Task to complete
Below are the records. Retype exactly the lines between the lines holding "R7: 1.1k (N15, N16) -> 1.1k (GND, N16)" and "SW2: button (GND, U2/RST)", inclusive.

(Before and after images)

□ □ □

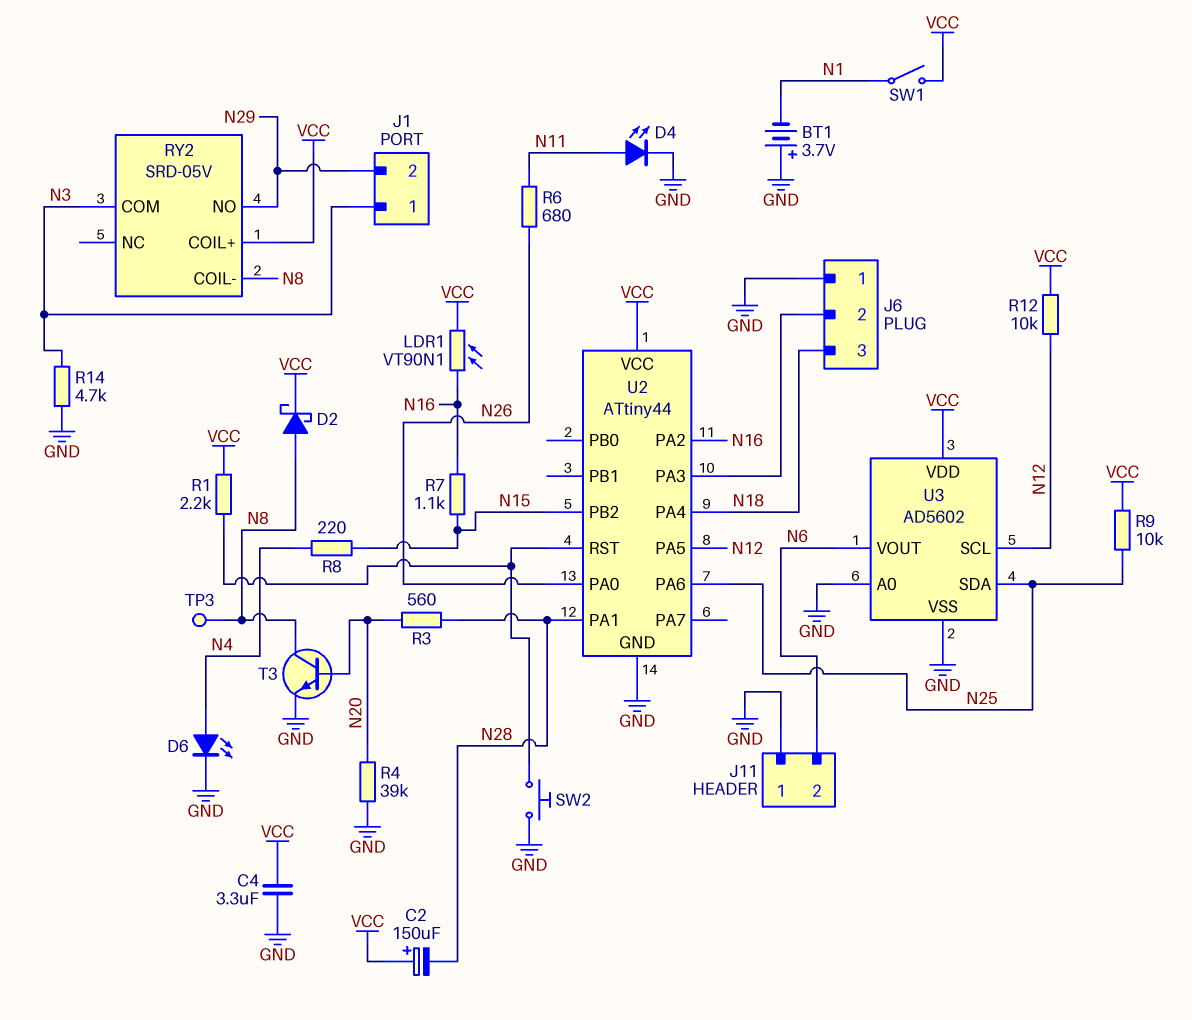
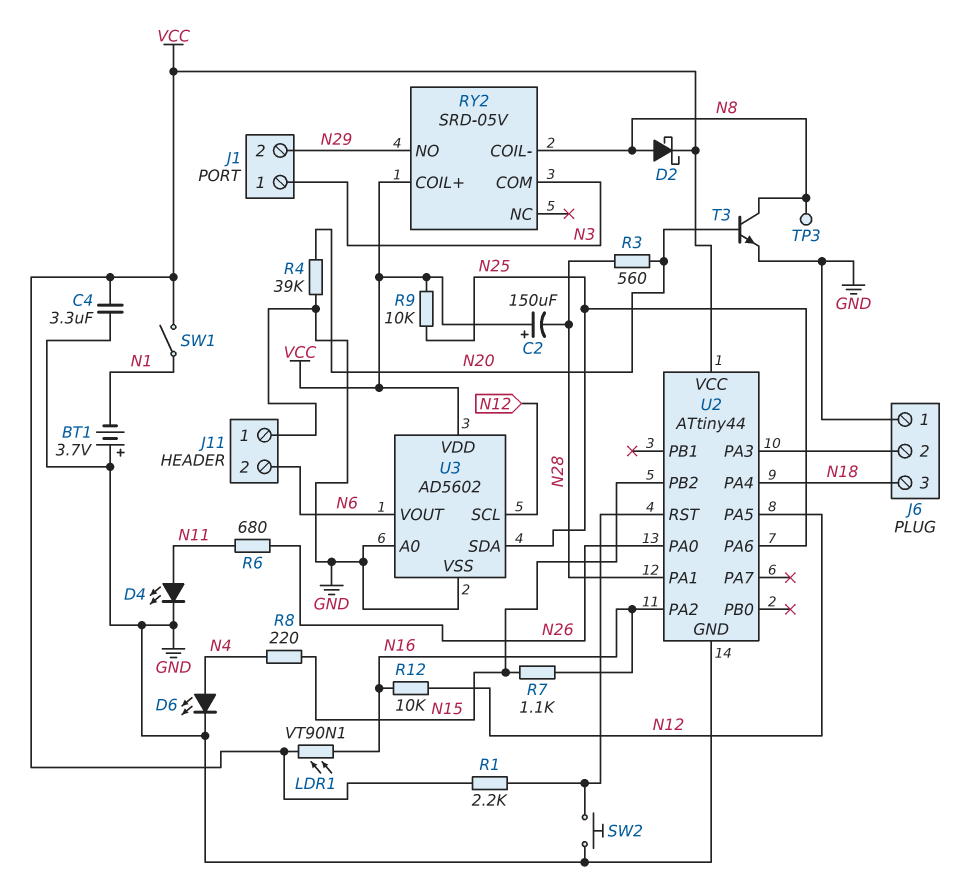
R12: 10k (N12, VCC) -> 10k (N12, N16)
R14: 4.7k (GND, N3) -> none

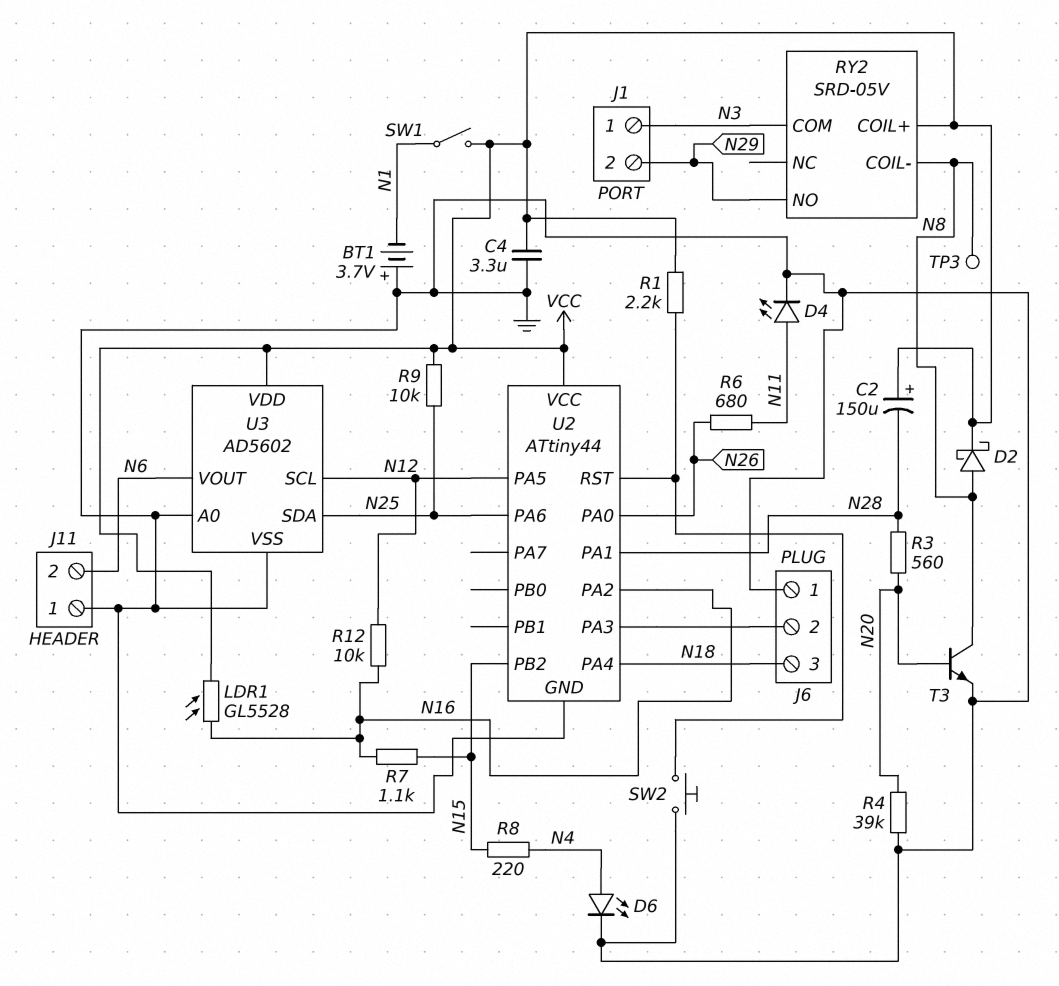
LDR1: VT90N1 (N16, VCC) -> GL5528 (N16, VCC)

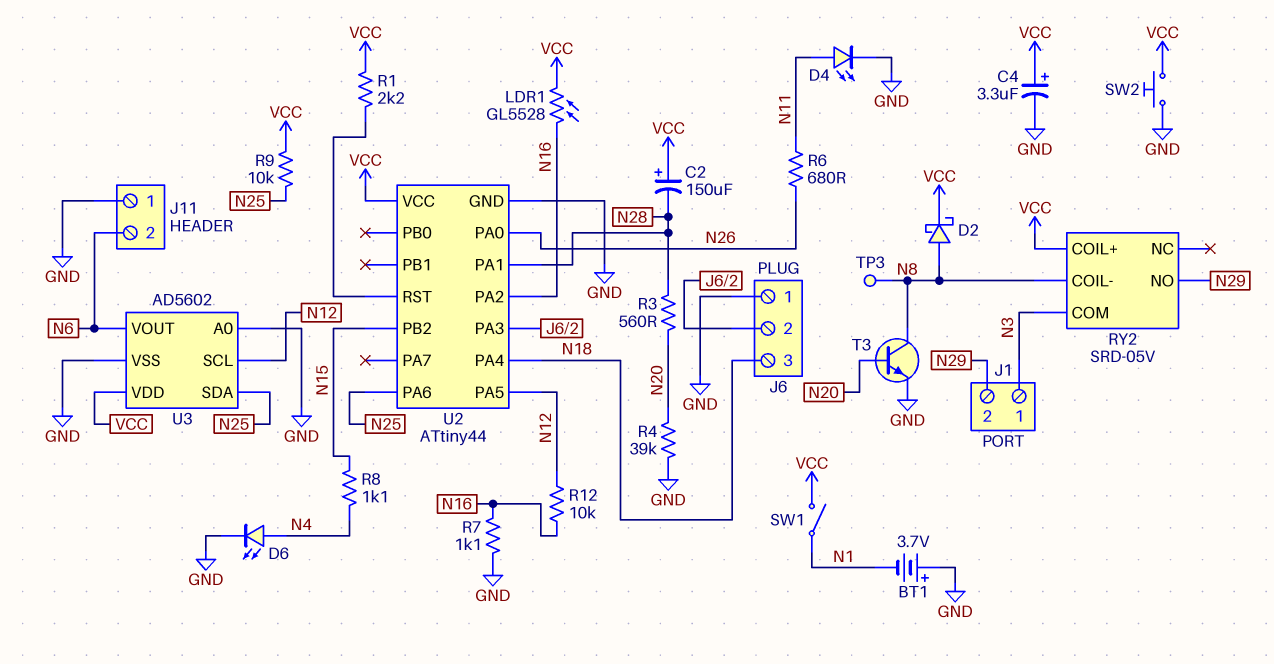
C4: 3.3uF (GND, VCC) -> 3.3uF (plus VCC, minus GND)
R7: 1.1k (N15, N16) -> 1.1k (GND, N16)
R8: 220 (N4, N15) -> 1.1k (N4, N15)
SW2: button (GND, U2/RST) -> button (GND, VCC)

□ □ □

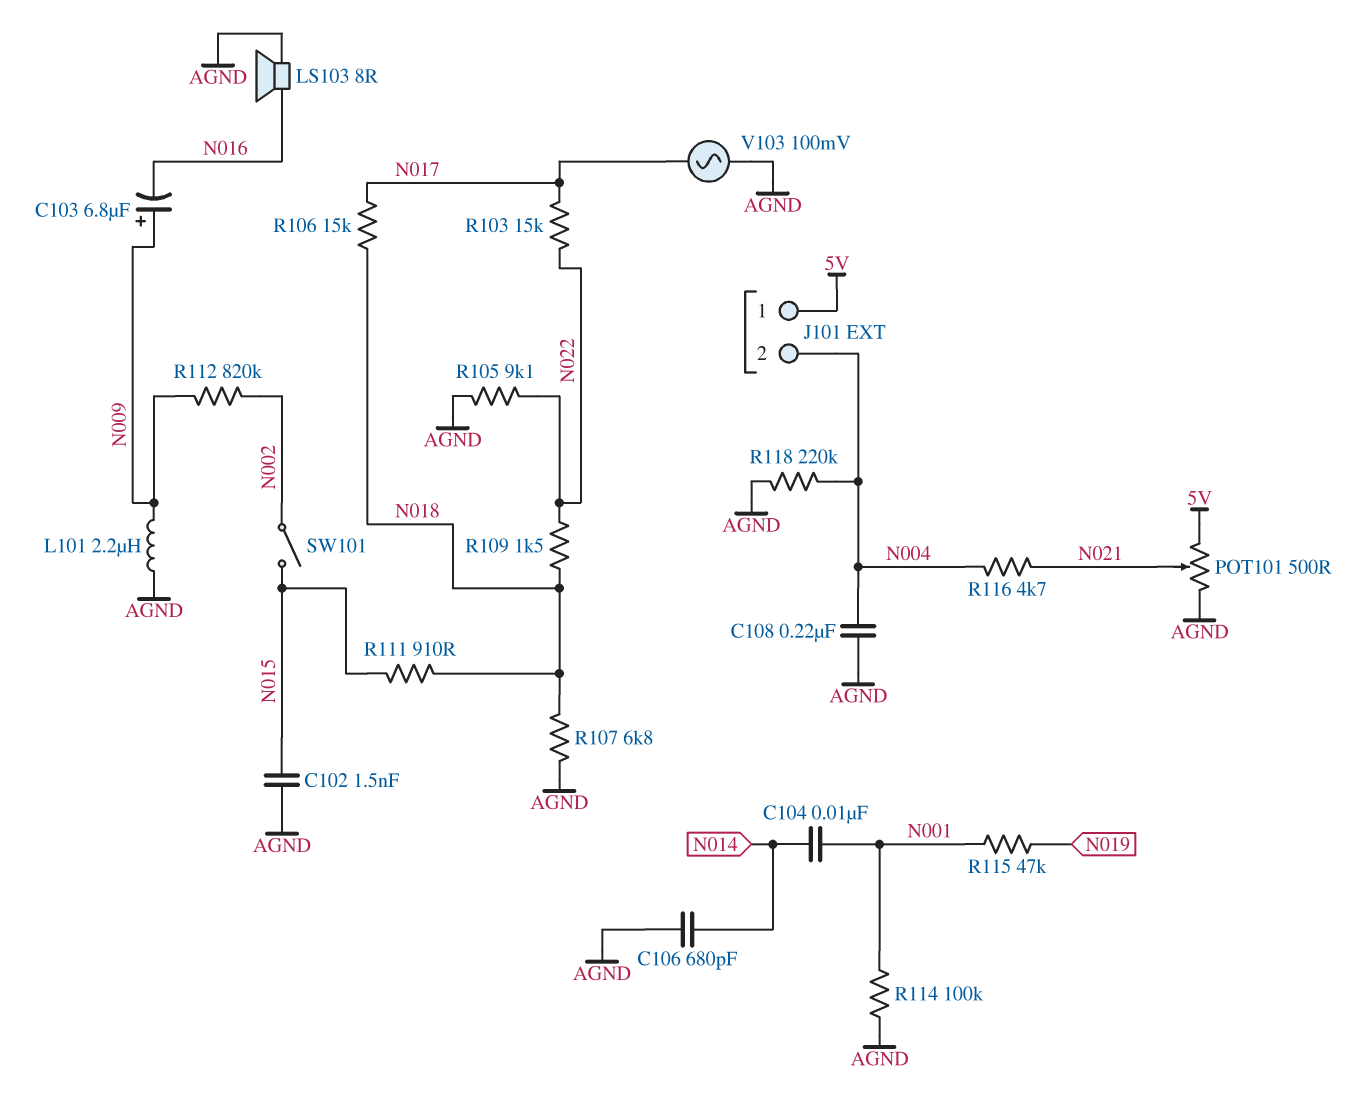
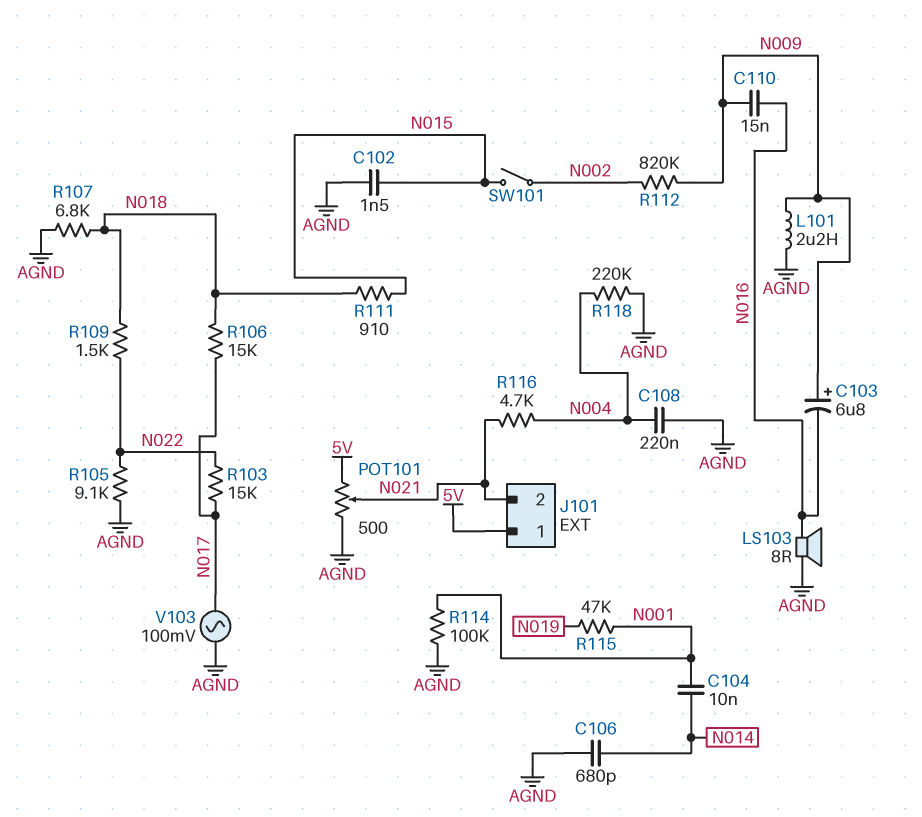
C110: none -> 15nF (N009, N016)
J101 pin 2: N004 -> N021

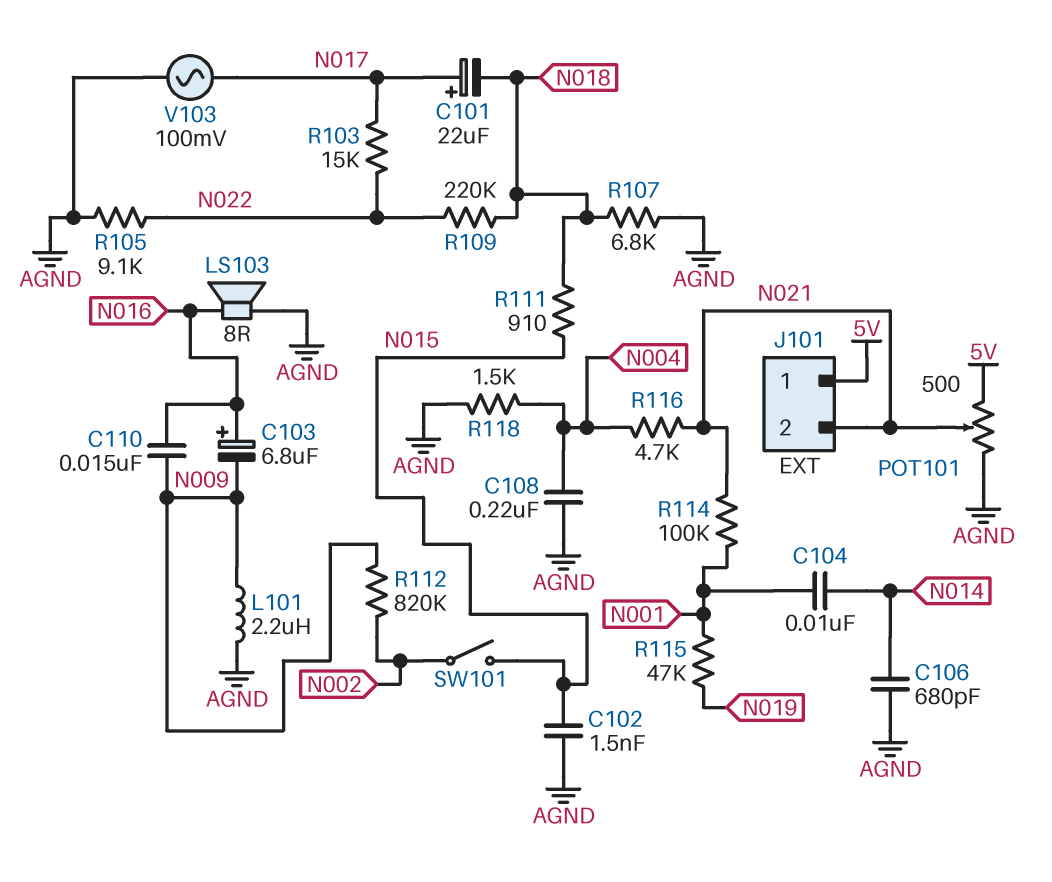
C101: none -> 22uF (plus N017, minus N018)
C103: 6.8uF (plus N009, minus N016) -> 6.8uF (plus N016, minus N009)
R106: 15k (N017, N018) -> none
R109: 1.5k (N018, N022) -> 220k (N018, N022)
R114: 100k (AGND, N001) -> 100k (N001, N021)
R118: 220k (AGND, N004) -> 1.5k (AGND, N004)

□ □ □

Task output
R7: 1.1k (N15, N16) -> 1.1k (GND, N16)
R8: 220 (N4, N15) -> 1.1k (N4, N15)
SW2: button (GND, U2/RST) -> button (GND, VCC)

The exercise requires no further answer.